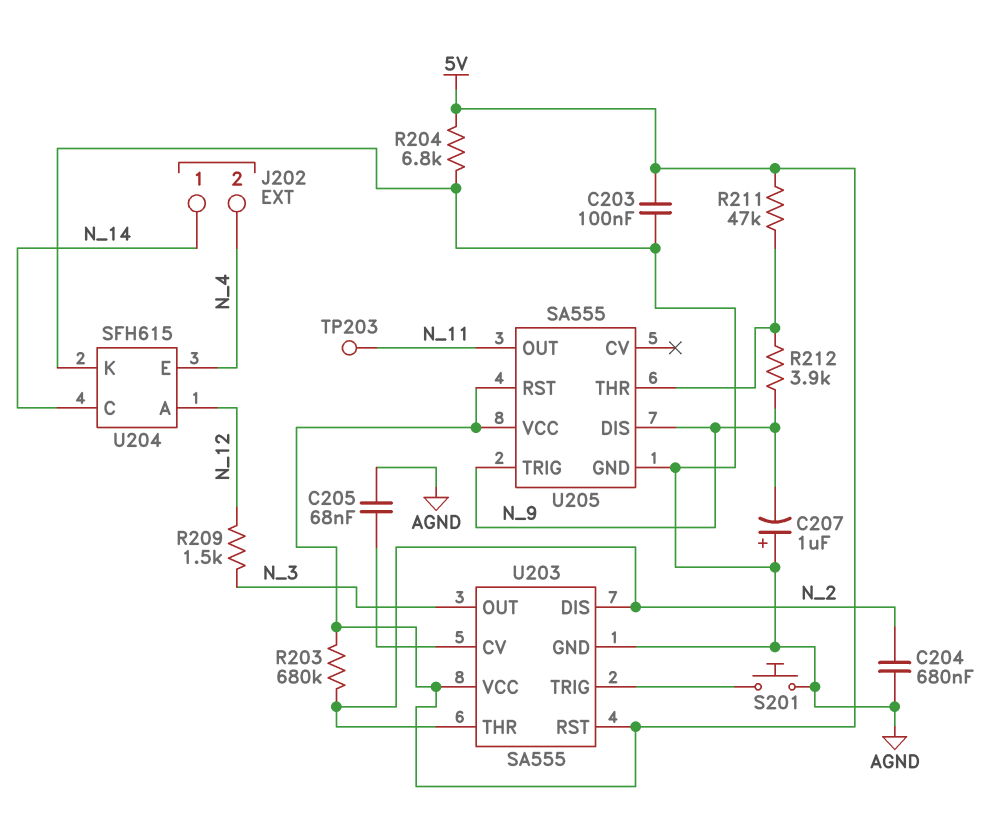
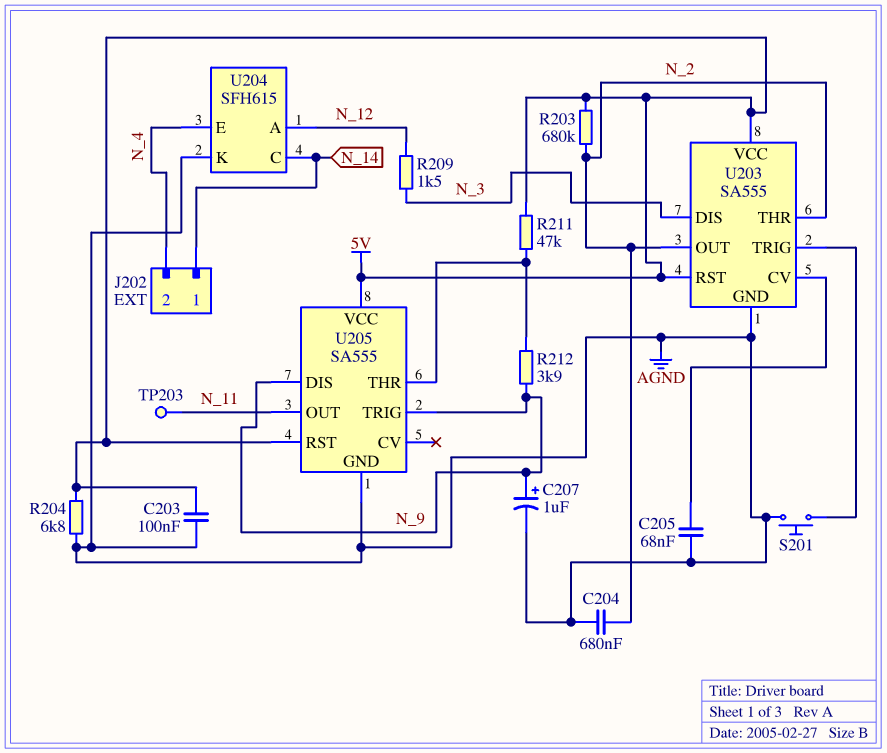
C207: 1uF (plus AGND, minus N_9) -> 1uF (plus N_9, minus AGND)
U203 pin DIS: N_2 -> N_3
U203 pin OUT: N_3 -> N_2

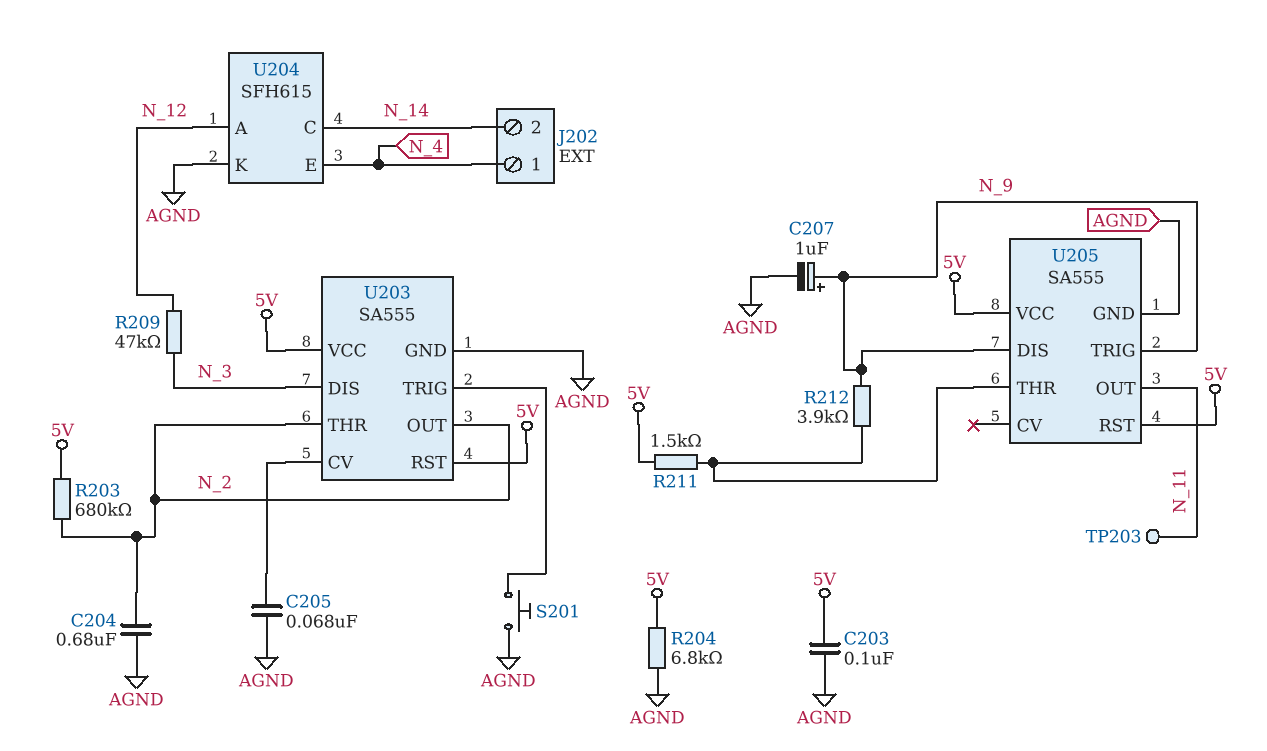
J202 pin 1: N_14 -> N_4
J202 pin 2: N_4 -> N_14
R209: 1.5k (N_3, N_12) -> 47k (N_3, N_12)
R211: 47k (5V, U205/THR) -> 1.5k (5V, U205/THR)

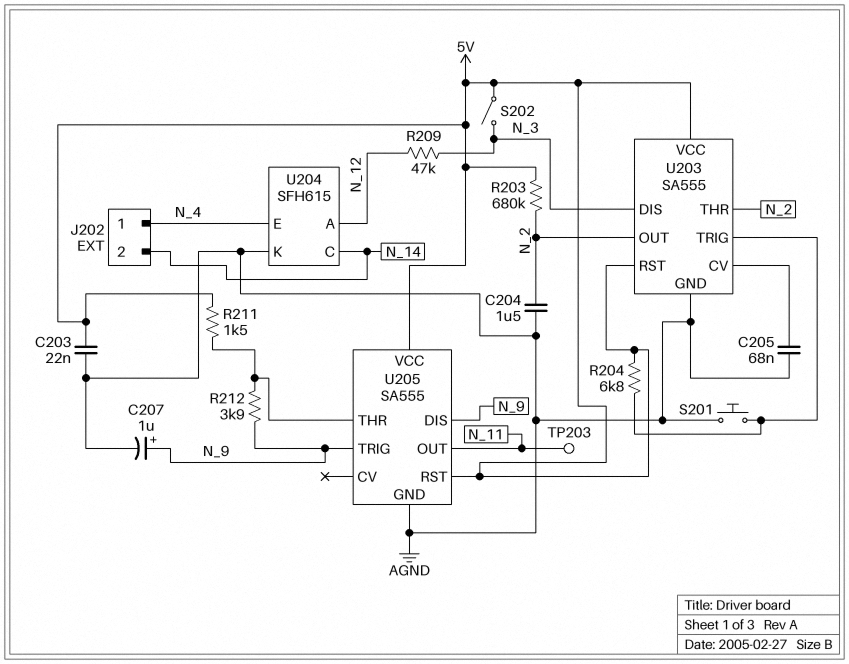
C203: 100nF (5V, AGND) -> 22nF (5V, AGND)
C204: 680nF (AGND, N_2) -> 1.5uF (AGND, N_2)
R204: 6.8k (5V, AGND) -> 6.8k (5V, U203/TRIG)
S202: none -> switch (5V, N_3)

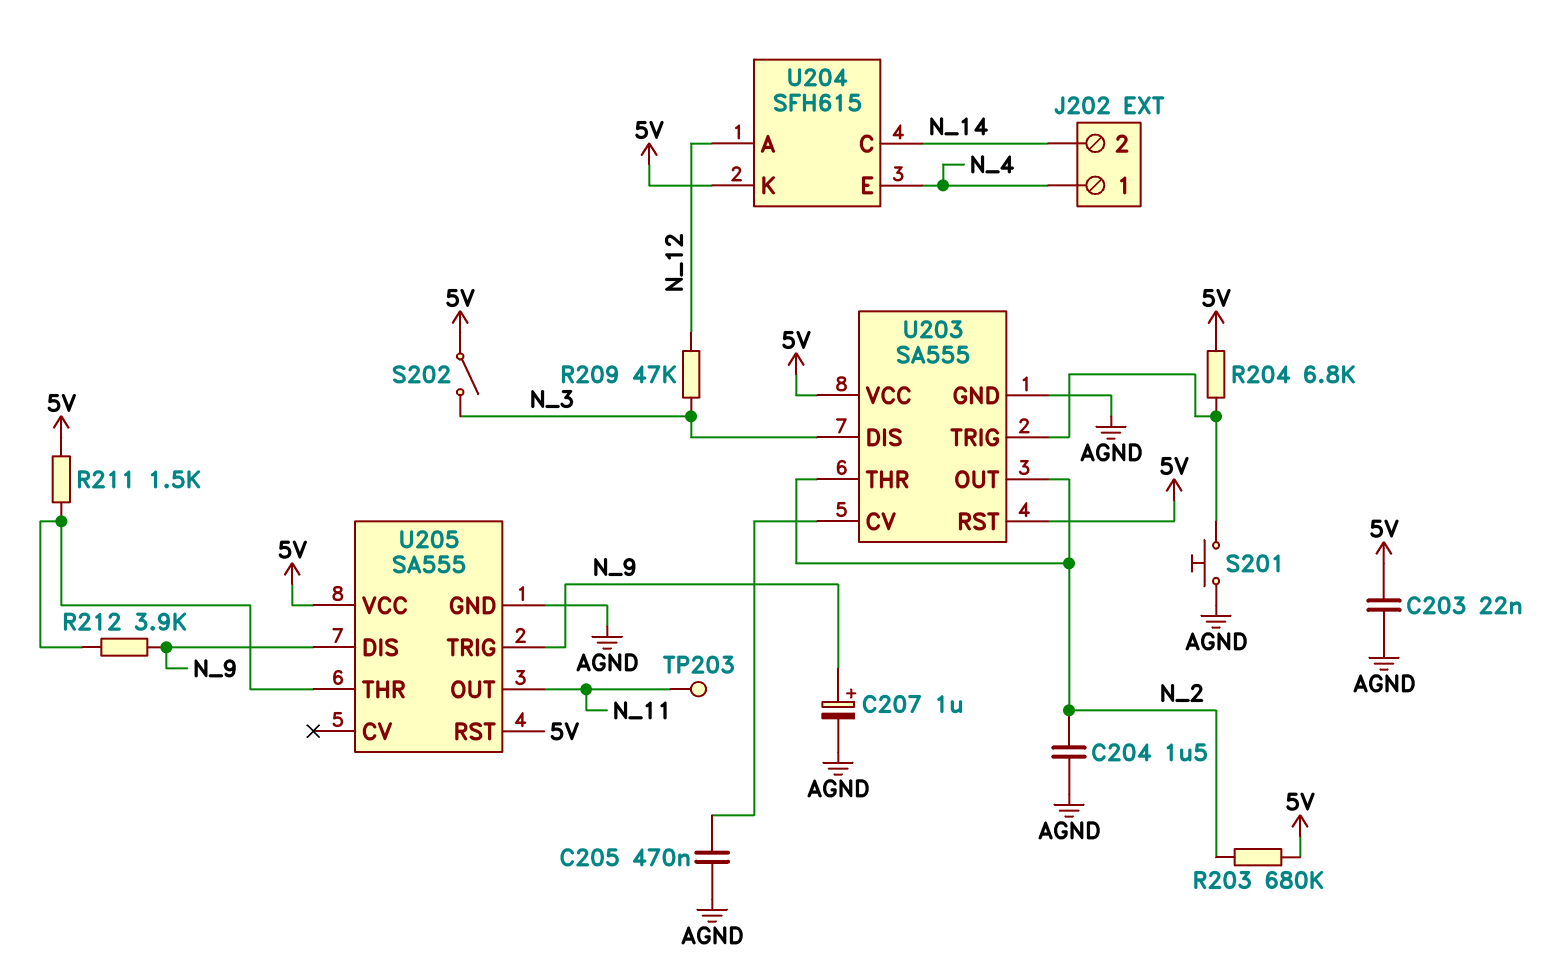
C205: 68nF (AGND, U203/CV) -> 470nF (AGND, U203/CV)
U204 pin K: AGND -> 5V

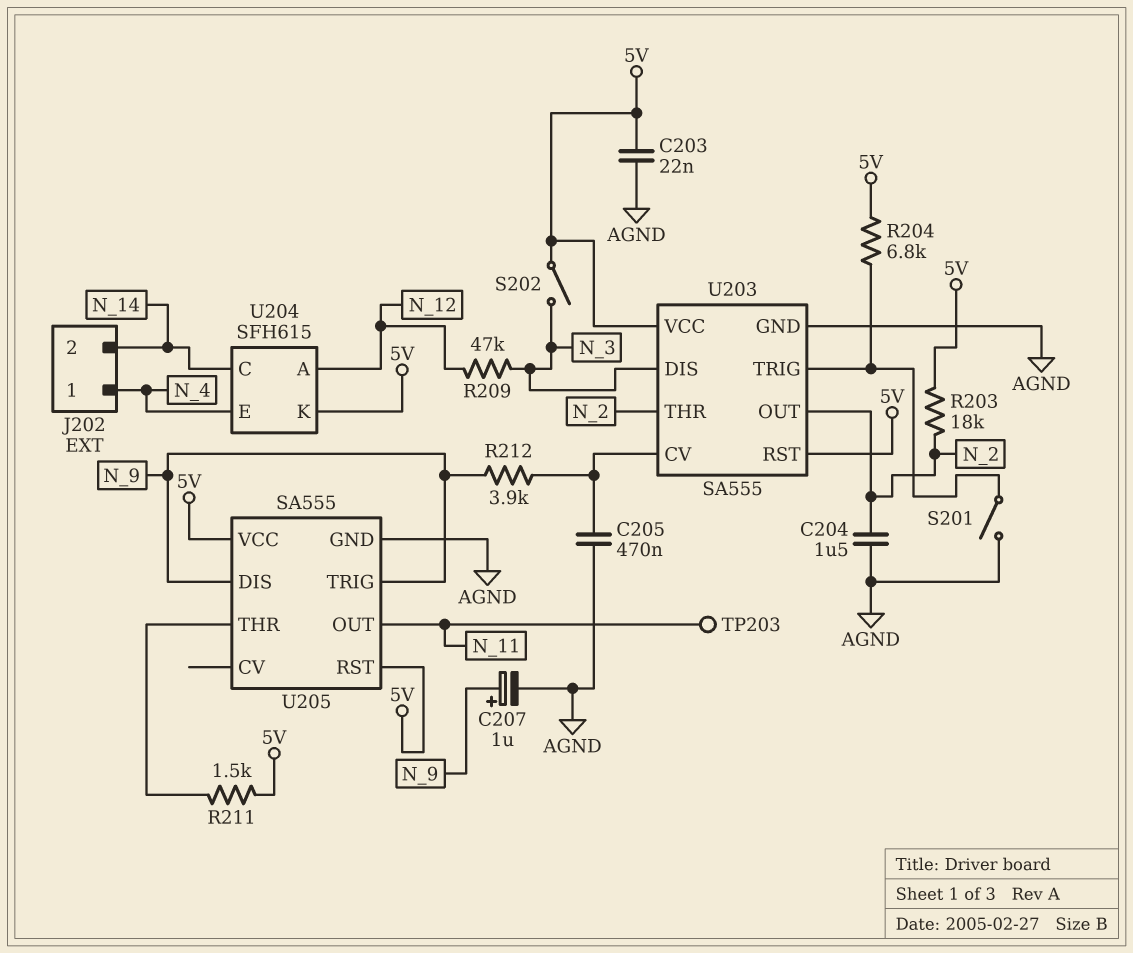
R203: 680k (5V, N_2) -> 18k (5V, N_2)
R212: 3.9k (N_9, U205/THR) -> 3.9k (N_9, U203/CV)
S201: button (AGND, U203/TRIG) -> switch (AGND, U203/TRIG)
───
> Your assignment: Retype the records above exactly, starting at the line that contains "J202 pin 2: N_4 -> N_14" and going through the last line, and leave out any pictures.

> Written solution:
J202 pin 2: N_4 -> N_14
R209: 1.5k (N_3, N_12) -> 47k (N_3, N_12)
R211: 47k (5V, U205/THR) -> 1.5k (5V, U205/THR)

C203: 100nF (5V, AGND) -> 22nF (5V, AGND)
C204: 680nF (AGND, N_2) -> 1.5uF (AGND, N_2)
R204: 6.8k (5V, AGND) -> 6.8k (5V, U203/TRIG)
S202: none -> switch (5V, N_3)

C205: 68nF (AGND, U203/CV) -> 470nF (AGND, U203/CV)
U204 pin K: AGND -> 5V

R203: 680k (5V, N_2) -> 18k (5V, N_2)
R212: 3.9k (N_9, U205/THR) -> 3.9k (N_9, U203/CV)
S201: button (AGND, U203/TRIG) -> switch (AGND, U203/TRIG)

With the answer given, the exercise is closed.